YOUR ASSIGNMENT:
I'd like every entry returned exactly as it is, with the images left out.

AVAILABLE DATA:
# # # # #
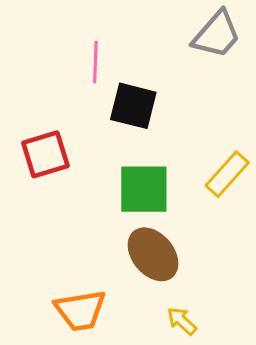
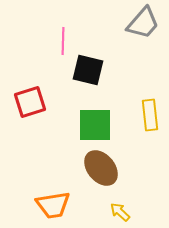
yellow rectangle: (227, 174) -> (150, 115), turned -48

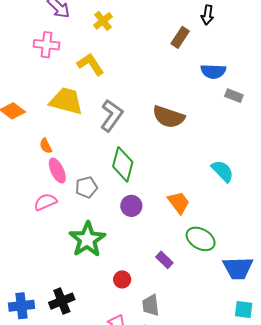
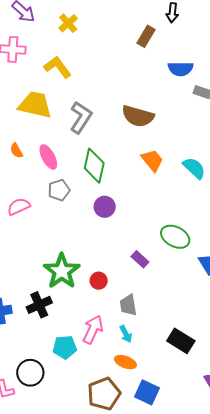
pink ellipse: (57, 171) -> (48, 157), moved
orange trapezoid: (179, 203) -> (152, 160), moved
green star: (87, 239) -> (62, 271), moved

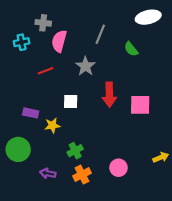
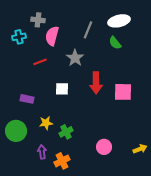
white ellipse: (148, 17) -> (119, 21), moved
yellow star: (52, 125) -> (46, 123), moved
yellow arrow: (161, 157) -> (140, 149), moved
purple arrow: (48, 173) -> (42, 152), turned 72
orange cross: (82, 175) -> (62, 161), moved

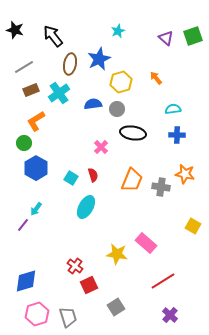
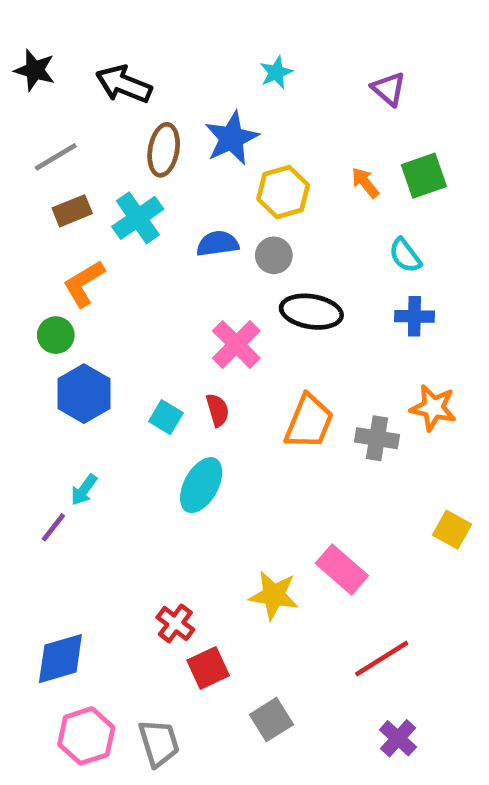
black arrow: (53, 36) -> (124, 84), turned -30
green square: (193, 36) -> (424, 176), moved
cyan semicircle: (173, 109) -> (405, 255), turned -119
pink cross: (101, 147) -> (236, 344), size x1.5

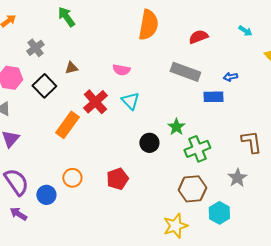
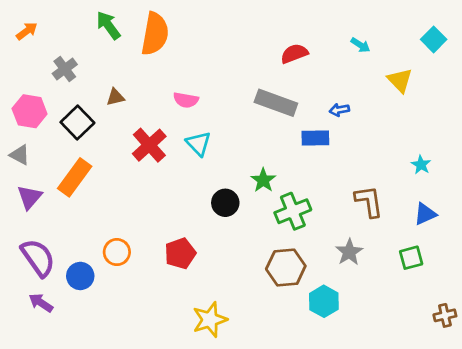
orange semicircle: (148, 25) -> (155, 34), moved
orange rectangle: (67, 125) -> (75, 177), moved
yellow star: (175, 226) -> (210, 320), moved

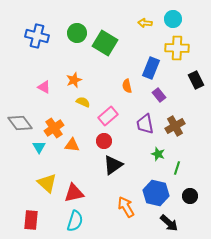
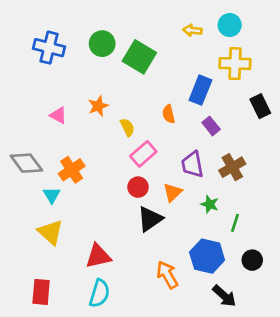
yellow semicircle: (83, 102) -> (127, 127), moved, turned 40
orange triangle: (72, 145) -> (173, 192), moved, turned -49
yellow triangle: (47, 183) -> (50, 232), moved

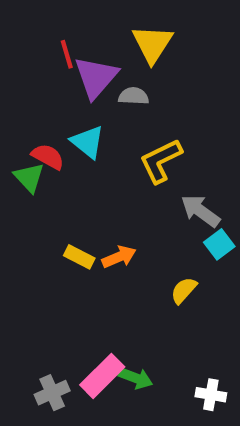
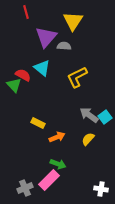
red line: (67, 54) -> (26, 12), moved
gray arrow: (200, 211) -> (89, 115), moved
orange arrow: (119, 257) -> (57, 137), moved
green arrow: (136, 378) -> (58, 164), moved

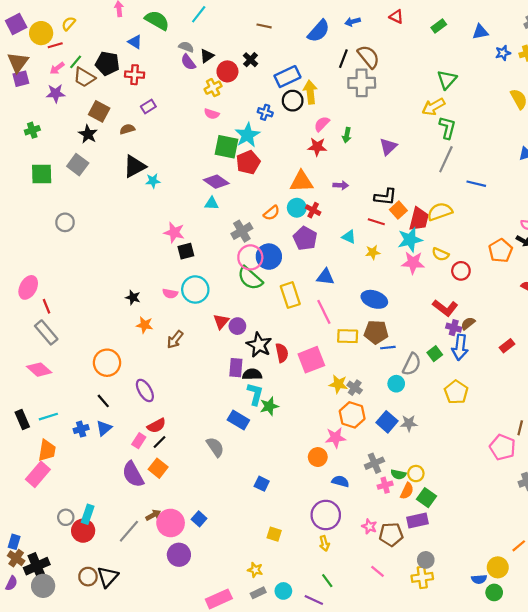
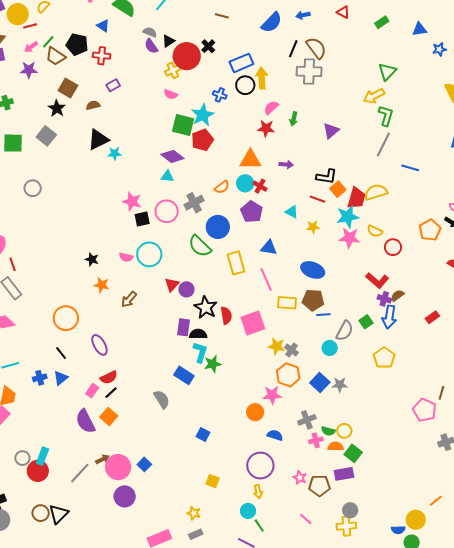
red circle: (227, 71) -> (187, 56), size x1.4
pink circle: (250, 257) -> (167, 211), moved
orange semicircle: (407, 491) -> (335, 446), turned -119
cyan circle: (283, 591) -> (248, 511), moved

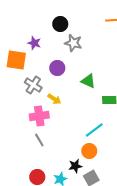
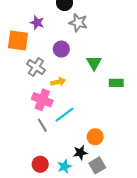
green triangle: (88, 81) -> (94, 63), turned 35
yellow arrow: (54, 99) -> (58, 82), turned -48
pink cross: (39, 116) -> (42, 100), turned 30
cyan line: (94, 130) -> (64, 115), moved

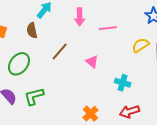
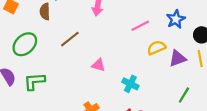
pink line: (108, 28) -> (140, 26), moved, turned -30
pink triangle: (92, 62) -> (99, 65), moved, turned -32

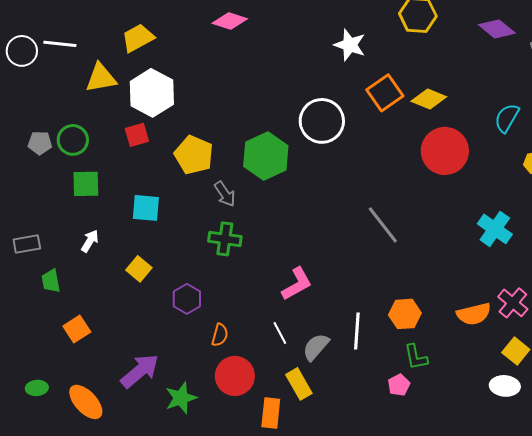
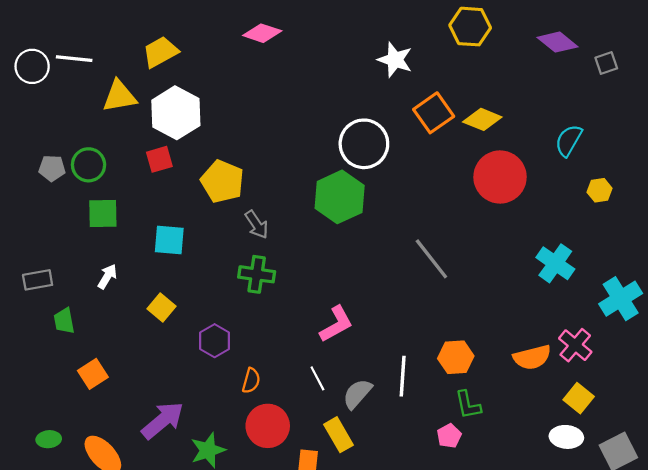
green hexagon: (266, 156) -> (340, 197), moved

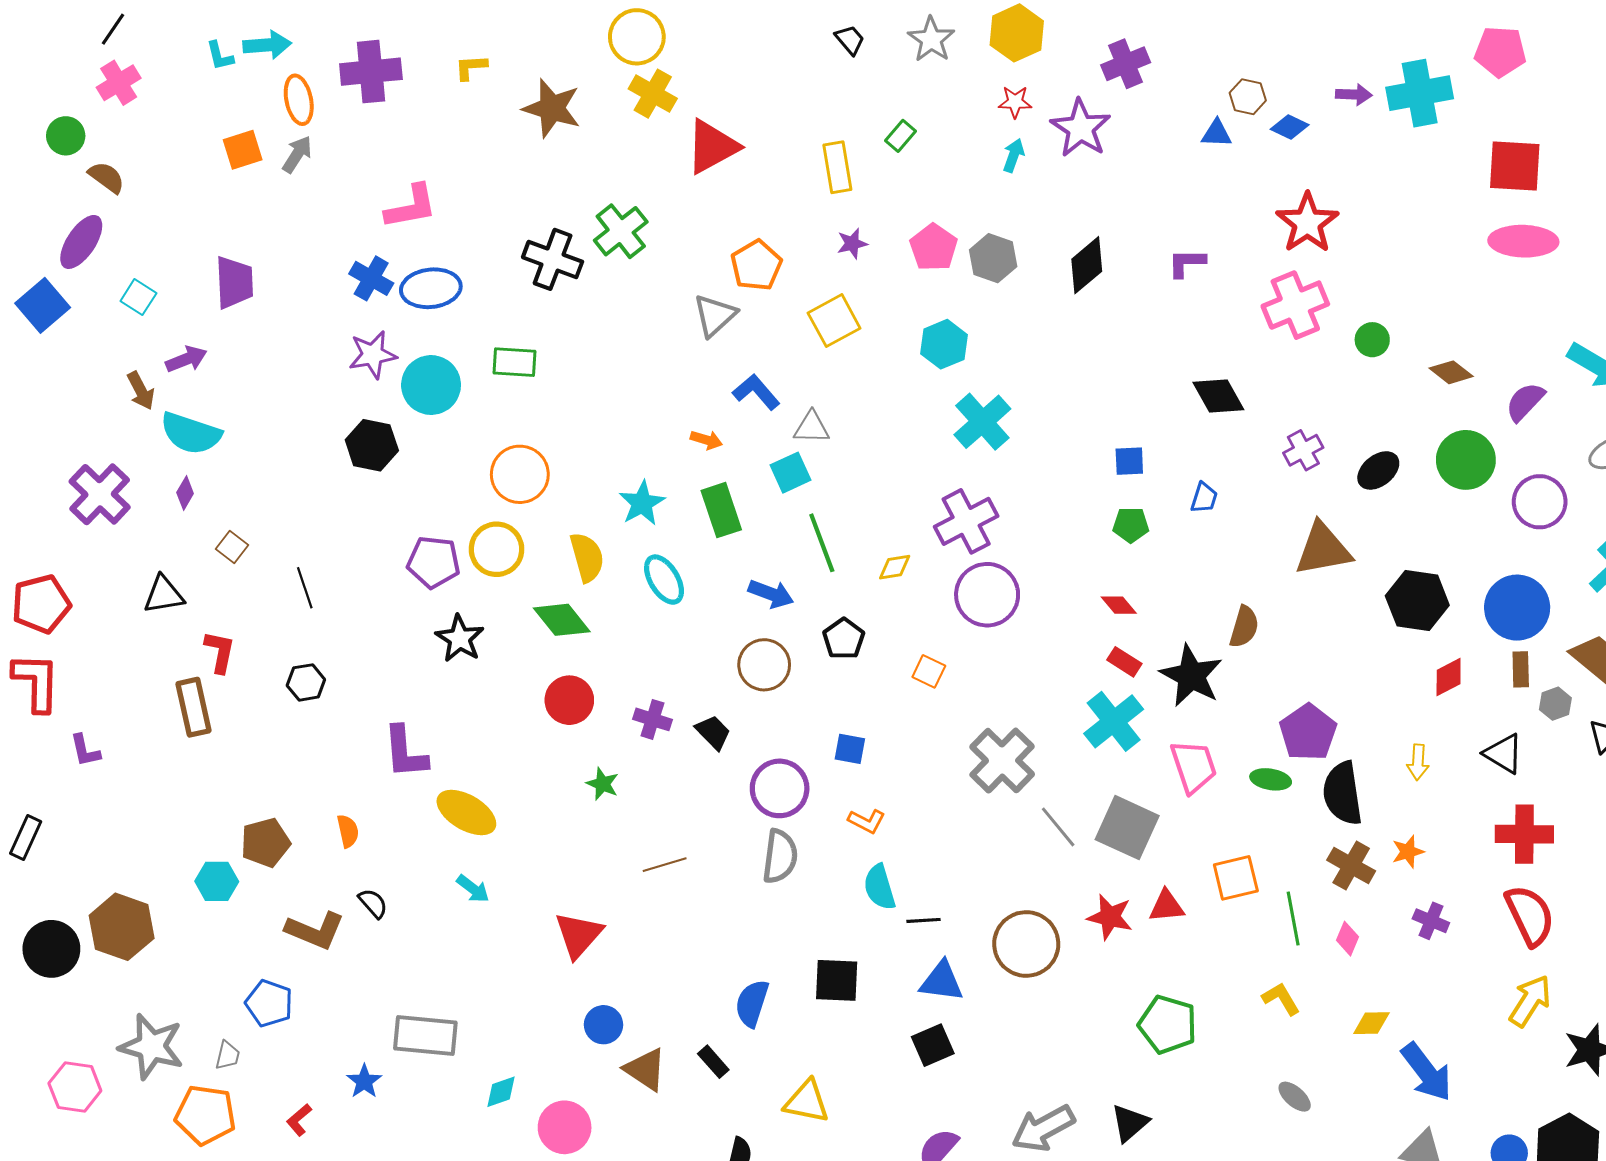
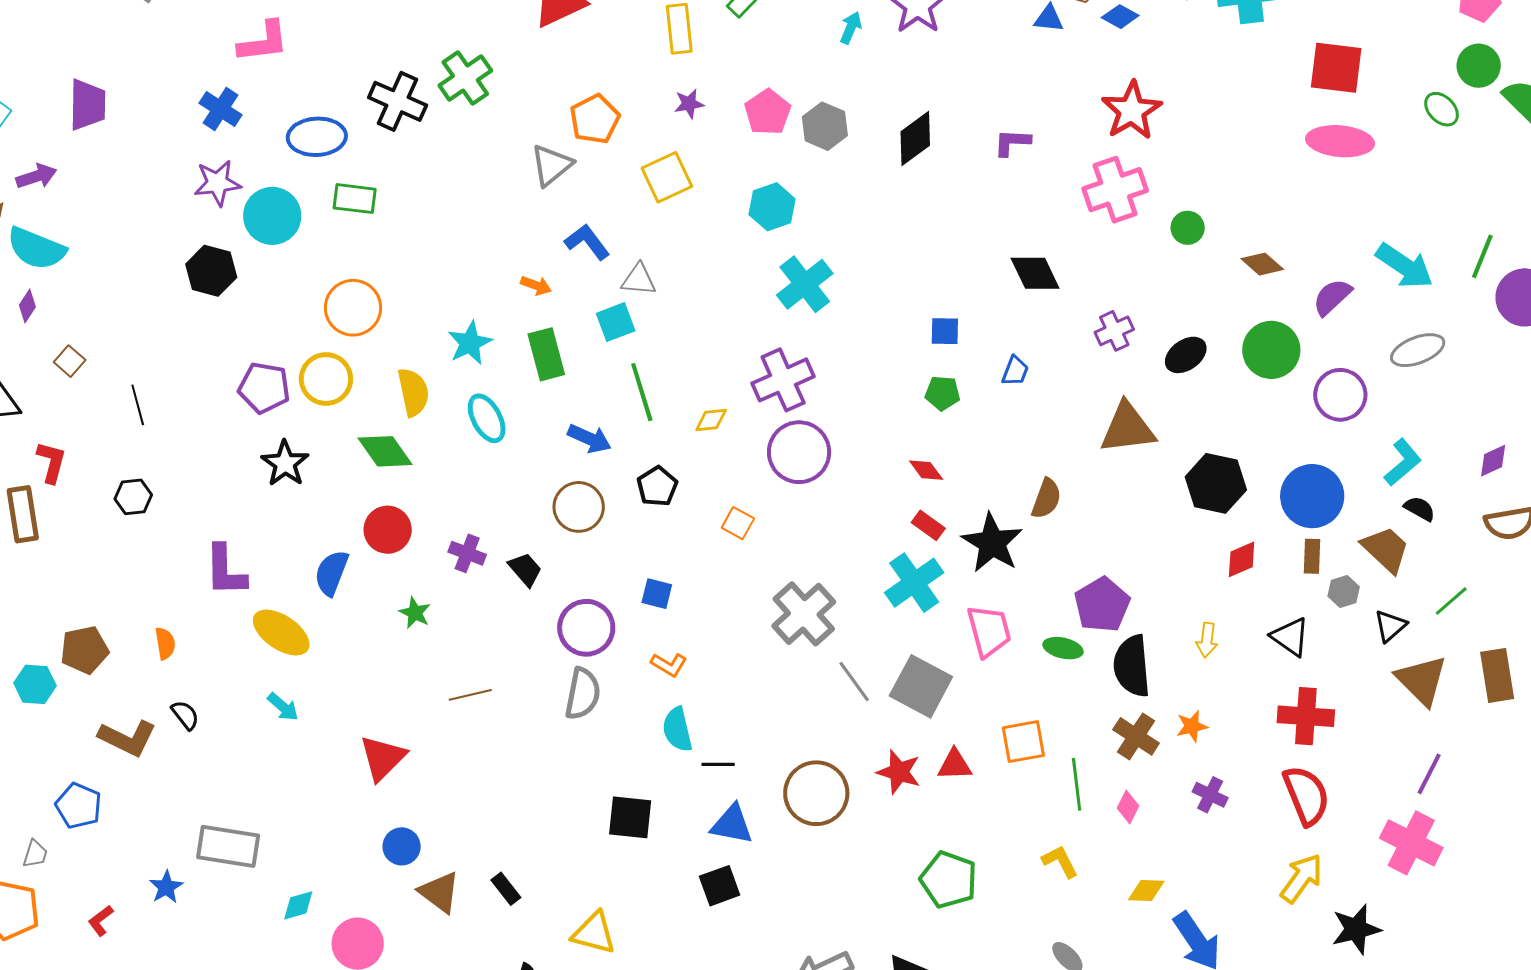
# # # # #
ANSWER BOX:
yellow rectangle: (227, 174) -> (150, 115), turned -48

pink ellipse: (57, 171) -> (48, 157), moved
orange trapezoid: (179, 203) -> (152, 160), moved
green star: (87, 239) -> (62, 271), moved

white ellipse: (148, 17) -> (119, 21), moved
yellow star: (52, 125) -> (46, 123), moved
yellow arrow: (161, 157) -> (140, 149), moved
purple arrow: (48, 173) -> (42, 152), turned 72
orange cross: (82, 175) -> (62, 161), moved

black arrow: (53, 36) -> (124, 84), turned -30
green square: (193, 36) -> (424, 176), moved
cyan semicircle: (173, 109) -> (405, 255), turned -119
pink cross: (101, 147) -> (236, 344), size x1.5

orange semicircle: (148, 25) -> (155, 34), moved
orange rectangle: (67, 125) -> (75, 177), moved
yellow star: (175, 226) -> (210, 320), moved

yellow semicircle: (83, 102) -> (127, 127), moved, turned 40
orange triangle: (72, 145) -> (173, 192), moved, turned -49
yellow triangle: (47, 183) -> (50, 232), moved

red line: (67, 54) -> (26, 12), moved
gray arrow: (200, 211) -> (89, 115), moved
orange arrow: (119, 257) -> (57, 137), moved
green arrow: (136, 378) -> (58, 164), moved

red circle: (227, 71) -> (187, 56), size x1.4
pink circle: (250, 257) -> (167, 211), moved
orange semicircle: (407, 491) -> (335, 446), turned -119
cyan circle: (283, 591) -> (248, 511), moved

green triangle: (88, 81) -> (94, 63), turned 35
yellow arrow: (54, 99) -> (58, 82), turned -48
pink cross: (39, 116) -> (42, 100), turned 30
cyan line: (94, 130) -> (64, 115), moved

pink line: (108, 28) -> (140, 26), moved, turned -30
pink triangle: (92, 62) -> (99, 65), moved, turned -32

green hexagon: (266, 156) -> (340, 197), moved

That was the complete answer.